Problem details: Copy the rows word for word, starting at the line that contains "This screenshot has width=960, height=540." and ending with the line that contains "Identify the location", both included.

[[ Records provided, beginning ]]

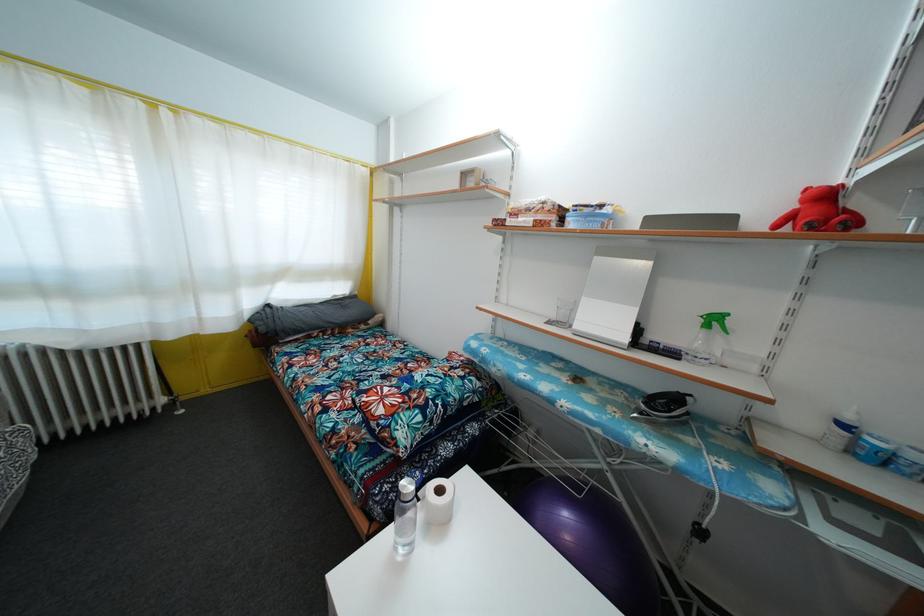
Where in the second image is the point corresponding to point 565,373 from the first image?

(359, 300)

[[ Records provided, end ]]
[[ Records provided, beginning ]]

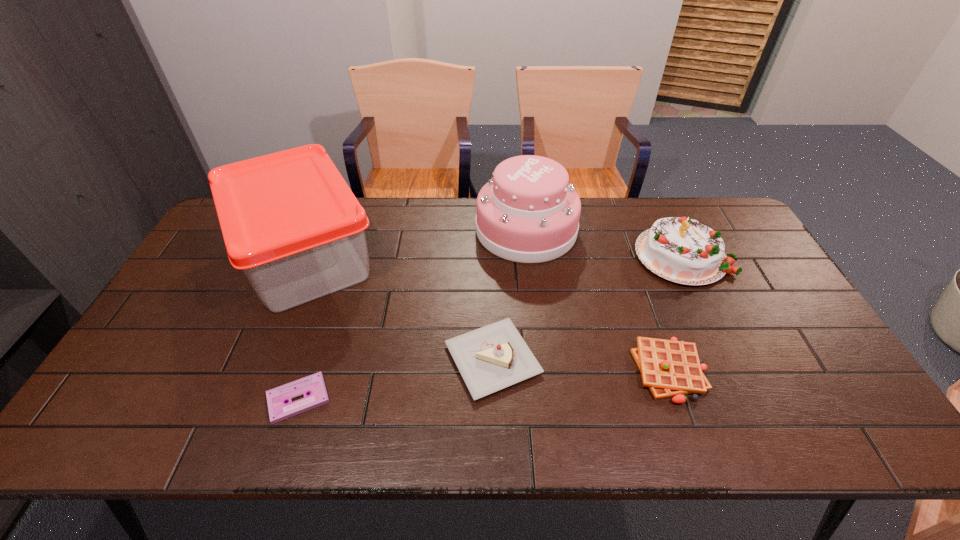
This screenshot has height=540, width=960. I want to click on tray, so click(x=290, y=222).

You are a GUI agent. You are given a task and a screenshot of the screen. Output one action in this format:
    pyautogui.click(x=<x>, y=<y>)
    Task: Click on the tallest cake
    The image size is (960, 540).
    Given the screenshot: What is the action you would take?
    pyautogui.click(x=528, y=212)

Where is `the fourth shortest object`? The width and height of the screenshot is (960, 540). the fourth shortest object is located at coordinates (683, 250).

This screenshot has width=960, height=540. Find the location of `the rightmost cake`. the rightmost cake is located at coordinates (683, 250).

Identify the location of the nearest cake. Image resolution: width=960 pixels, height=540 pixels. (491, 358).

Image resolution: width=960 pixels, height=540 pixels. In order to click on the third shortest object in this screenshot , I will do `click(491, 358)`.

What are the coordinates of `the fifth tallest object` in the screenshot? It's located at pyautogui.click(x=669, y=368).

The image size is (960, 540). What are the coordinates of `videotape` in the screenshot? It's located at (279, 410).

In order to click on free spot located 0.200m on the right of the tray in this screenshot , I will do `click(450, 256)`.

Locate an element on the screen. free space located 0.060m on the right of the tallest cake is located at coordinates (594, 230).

[[ Records provided, end ]]
[[ Records provided, beginning ]]

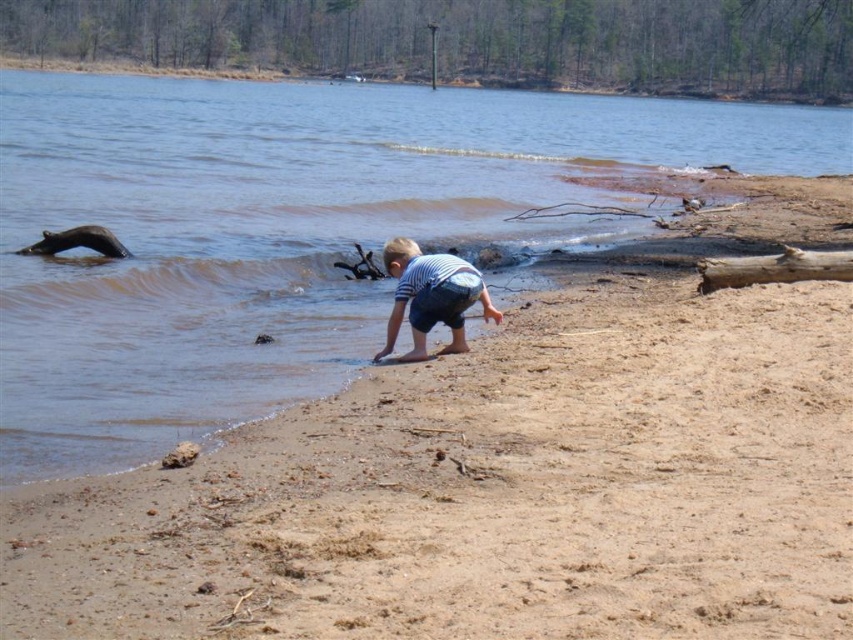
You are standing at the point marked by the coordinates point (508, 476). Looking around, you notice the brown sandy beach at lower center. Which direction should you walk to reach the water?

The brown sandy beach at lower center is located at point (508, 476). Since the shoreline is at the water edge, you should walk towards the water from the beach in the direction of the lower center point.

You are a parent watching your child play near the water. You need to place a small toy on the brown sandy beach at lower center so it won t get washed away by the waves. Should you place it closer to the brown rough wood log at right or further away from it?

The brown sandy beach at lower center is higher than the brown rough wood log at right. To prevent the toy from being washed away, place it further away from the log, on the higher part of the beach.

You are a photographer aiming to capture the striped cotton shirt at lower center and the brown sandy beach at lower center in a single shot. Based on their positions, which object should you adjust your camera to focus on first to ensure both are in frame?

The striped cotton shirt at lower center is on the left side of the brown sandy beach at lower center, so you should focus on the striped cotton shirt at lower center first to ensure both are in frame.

[[ Records provided, end ]]

Response area:
This screenshot has width=960, height=540. Find the location of `the rightmost cake`. the rightmost cake is located at coordinates (683, 250).

Identify the location of the nearest cake. Image resolution: width=960 pixels, height=540 pixels. (491, 358).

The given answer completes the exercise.